Write out, word for word, every line in the data below from the one containing "BT1: none -> 6V (plus VS, minus AGND)" to the one containing "TP1: none -> test point (FILT)", both of them included.

[Difference listings]
....
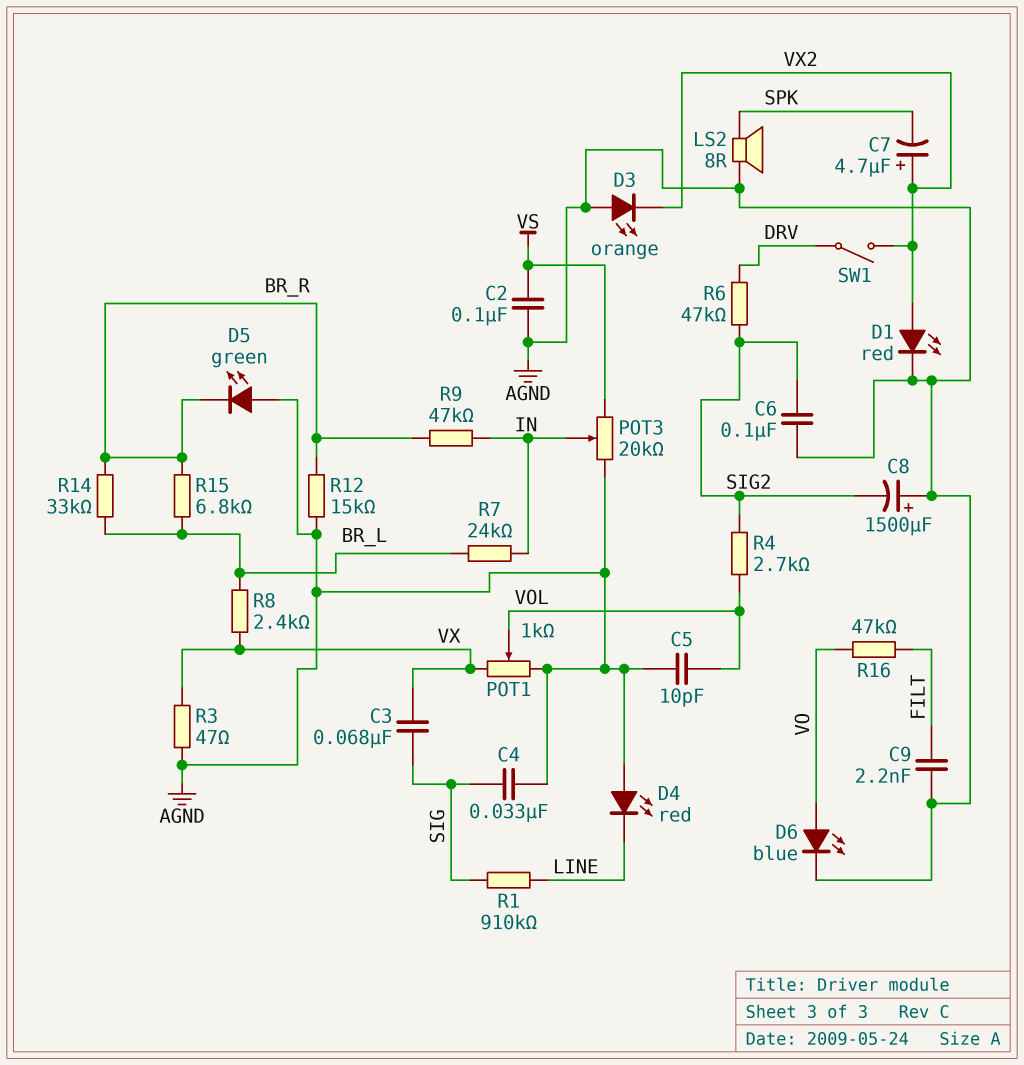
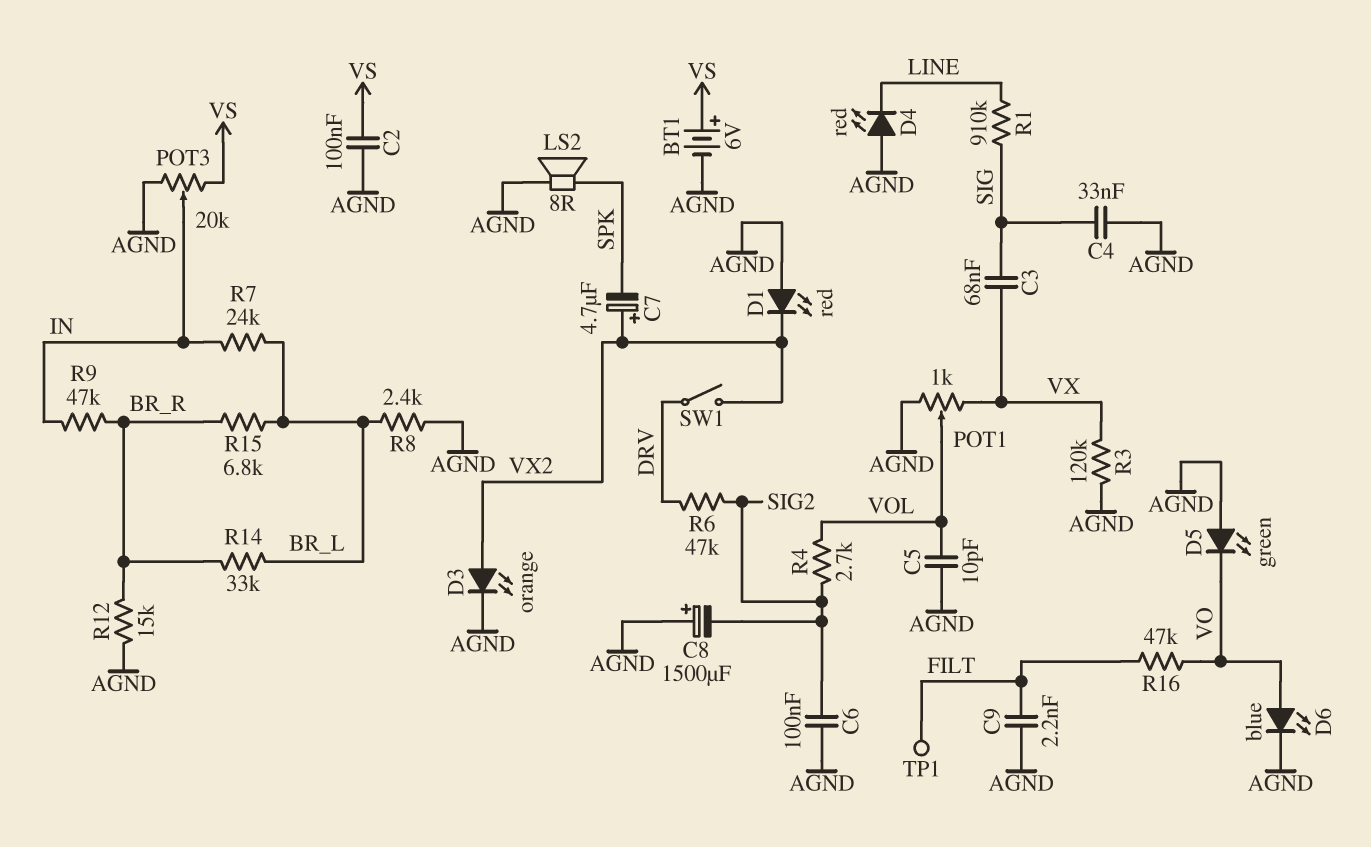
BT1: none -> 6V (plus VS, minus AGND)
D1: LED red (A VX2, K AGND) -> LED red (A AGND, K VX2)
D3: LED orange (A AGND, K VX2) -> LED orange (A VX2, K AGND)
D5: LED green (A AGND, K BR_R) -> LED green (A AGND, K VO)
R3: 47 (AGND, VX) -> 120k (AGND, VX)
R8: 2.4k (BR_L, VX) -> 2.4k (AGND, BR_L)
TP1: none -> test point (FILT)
....
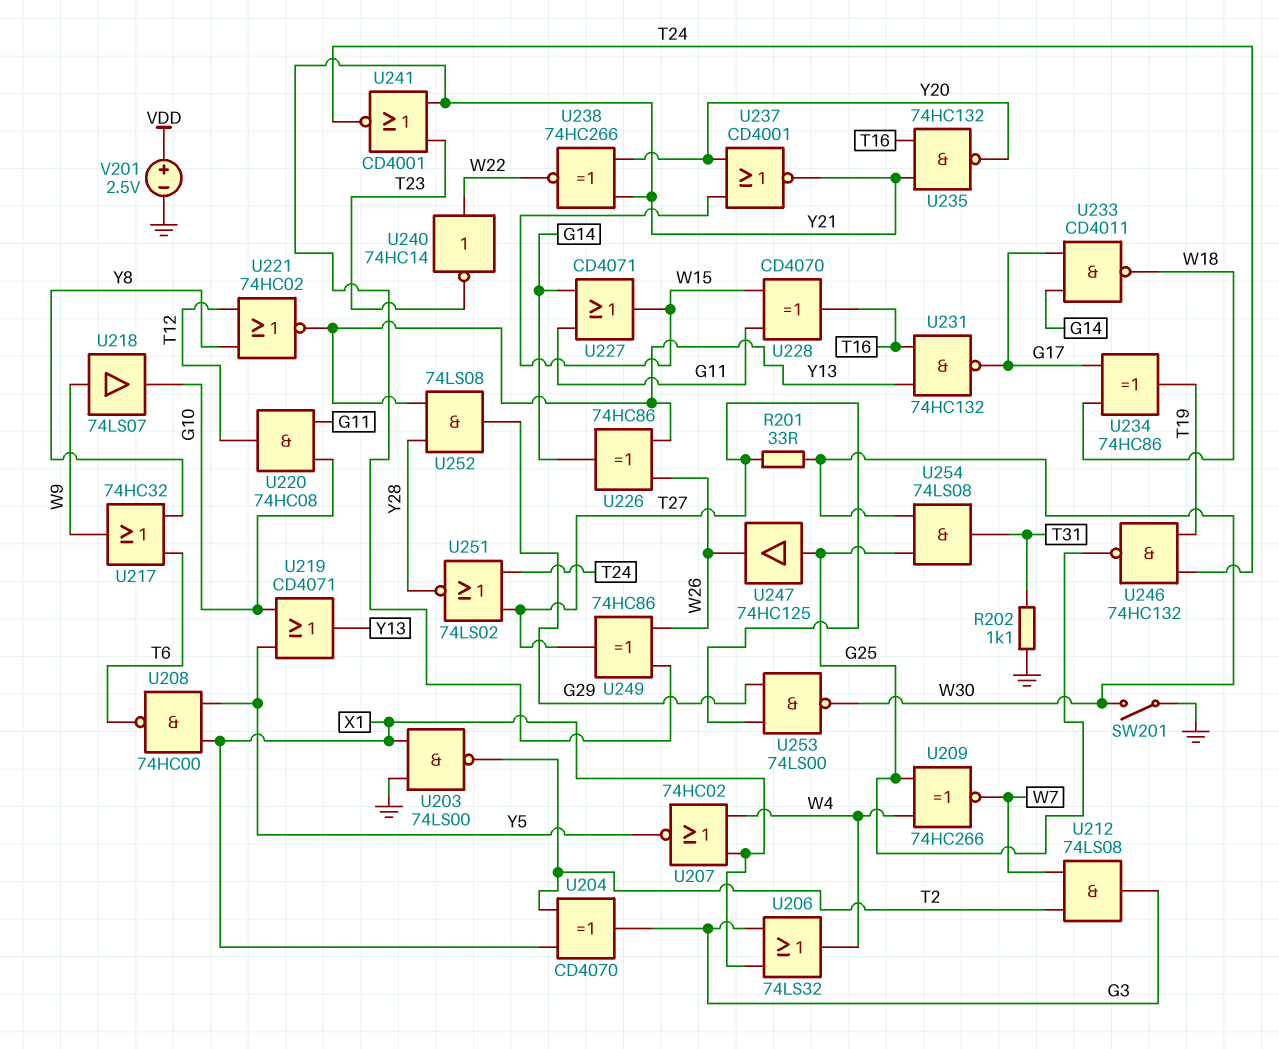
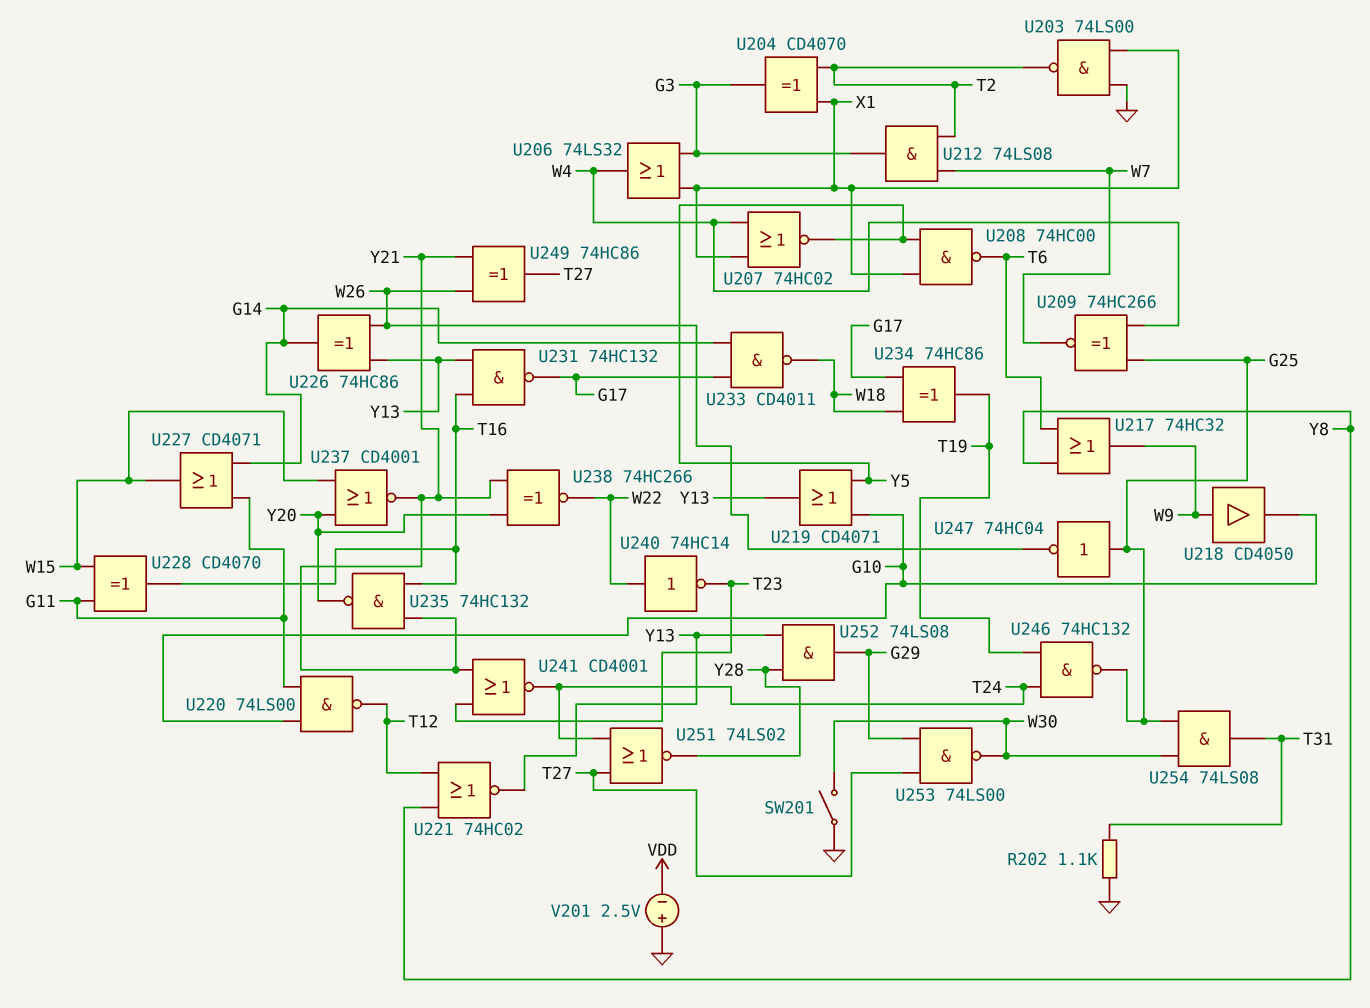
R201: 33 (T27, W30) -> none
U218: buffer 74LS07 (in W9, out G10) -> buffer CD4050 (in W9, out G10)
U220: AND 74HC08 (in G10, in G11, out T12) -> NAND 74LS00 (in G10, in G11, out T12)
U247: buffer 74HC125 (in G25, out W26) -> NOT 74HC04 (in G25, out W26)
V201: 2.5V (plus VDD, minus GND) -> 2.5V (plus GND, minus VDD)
....
▶ **ANSWER**
BT1: none -> 6V (plus VS, minus AGND)
D1: LED red (A VX2, K AGND) -> LED red (A AGND, K VX2)
D3: LED orange (A AGND, K VX2) -> LED orange (A VX2, K AGND)
D5: LED green (A AGND, K BR_R) -> LED green (A AGND, K VO)
R3: 47 (AGND, VX) -> 120k (AGND, VX)
R8: 2.4k (BR_L, VX) -> 2.4k (AGND, BR_L)
TP1: none -> test point (FILT)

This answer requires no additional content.